_What you are asked to do_
Once you find the line with "brown 1x2 brick" in the entries below, return exactly every line from it through the line with "black 1x1 cone [475,89,542,203]".

_Records to use_

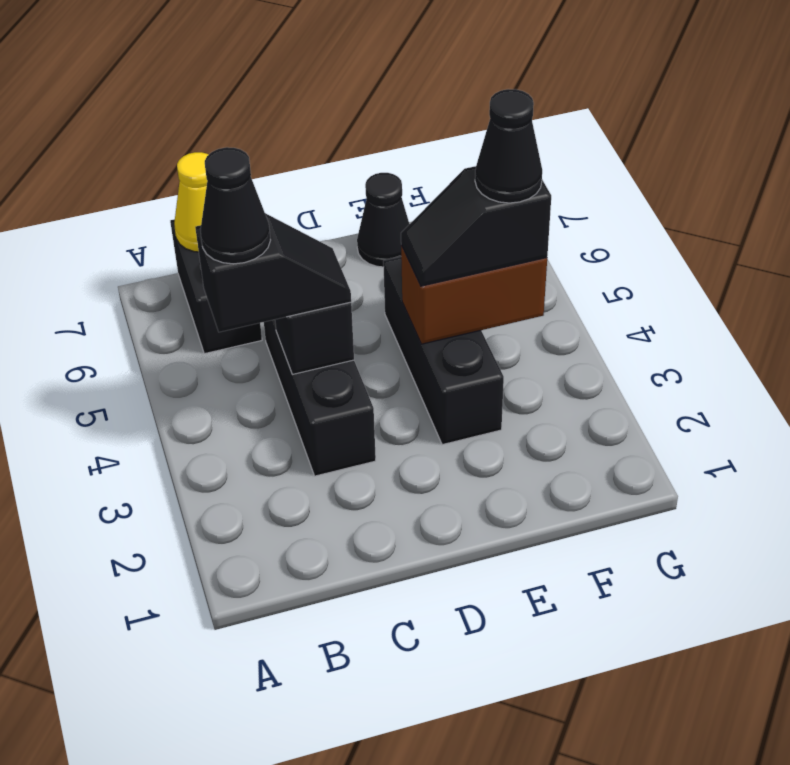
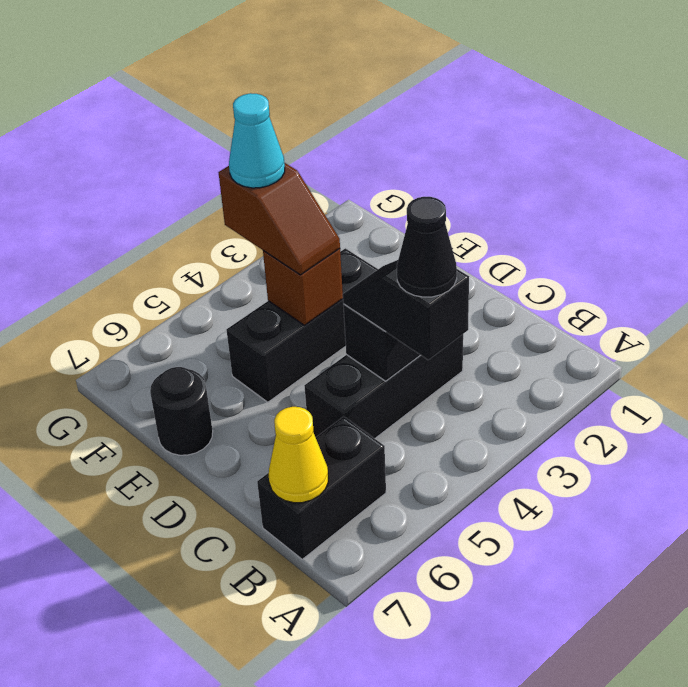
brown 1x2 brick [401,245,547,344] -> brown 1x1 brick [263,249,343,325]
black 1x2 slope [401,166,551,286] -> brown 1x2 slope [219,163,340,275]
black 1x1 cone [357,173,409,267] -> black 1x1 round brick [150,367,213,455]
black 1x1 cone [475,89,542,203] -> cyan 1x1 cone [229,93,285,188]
...
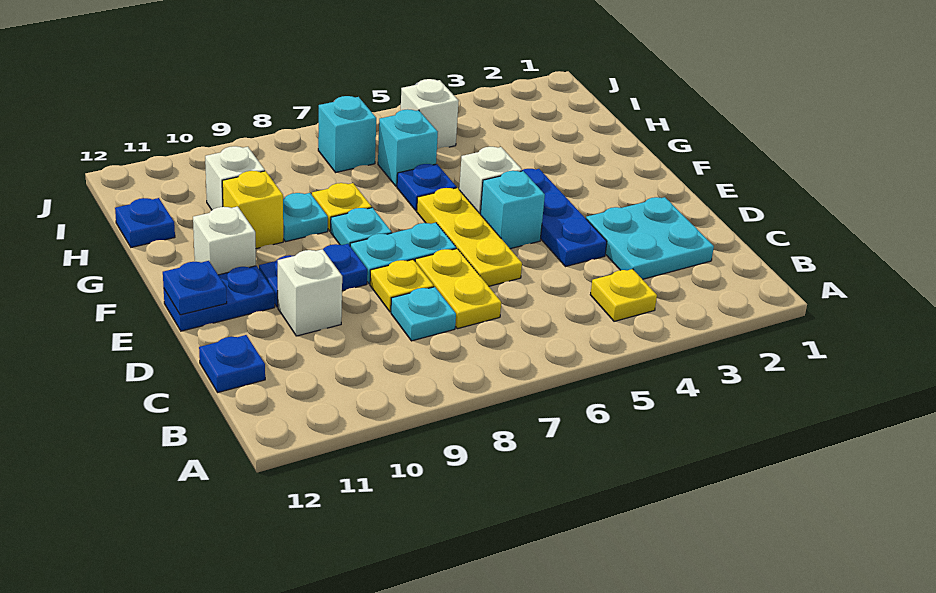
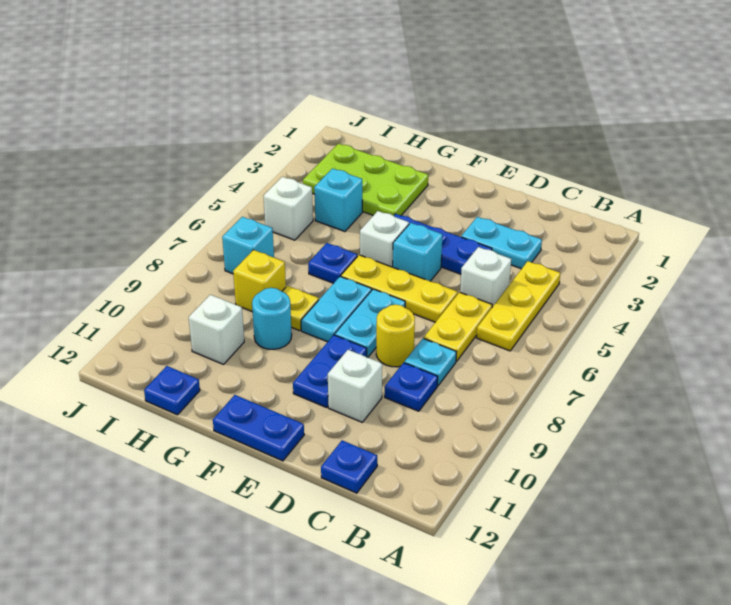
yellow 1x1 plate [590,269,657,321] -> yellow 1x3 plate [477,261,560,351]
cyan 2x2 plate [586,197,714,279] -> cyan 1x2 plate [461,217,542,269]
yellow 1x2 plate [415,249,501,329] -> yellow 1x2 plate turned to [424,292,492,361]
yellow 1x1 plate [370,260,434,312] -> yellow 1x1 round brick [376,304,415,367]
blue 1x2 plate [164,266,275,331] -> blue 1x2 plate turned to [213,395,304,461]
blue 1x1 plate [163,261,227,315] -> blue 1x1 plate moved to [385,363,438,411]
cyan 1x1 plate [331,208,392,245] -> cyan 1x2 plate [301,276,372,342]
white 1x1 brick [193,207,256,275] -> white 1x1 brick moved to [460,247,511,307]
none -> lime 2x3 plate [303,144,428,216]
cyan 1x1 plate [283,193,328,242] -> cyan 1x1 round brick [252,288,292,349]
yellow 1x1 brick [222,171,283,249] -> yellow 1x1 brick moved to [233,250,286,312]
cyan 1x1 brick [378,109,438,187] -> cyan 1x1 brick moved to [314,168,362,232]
...
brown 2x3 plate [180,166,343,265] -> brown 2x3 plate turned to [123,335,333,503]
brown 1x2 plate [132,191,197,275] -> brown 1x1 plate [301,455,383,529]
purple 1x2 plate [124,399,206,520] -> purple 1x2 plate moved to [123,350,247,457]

_Solution to this task_
brown 1x2 brick [401,245,547,344] -> brown 1x1 brick [263,249,343,325]
black 1x2 slope [401,166,551,286] -> brown 1x2 slope [219,163,340,275]
black 1x1 cone [357,173,409,267] -> black 1x1 round brick [150,367,213,455]
black 1x1 cone [475,89,542,203] -> cyan 1x1 cone [229,93,285,188]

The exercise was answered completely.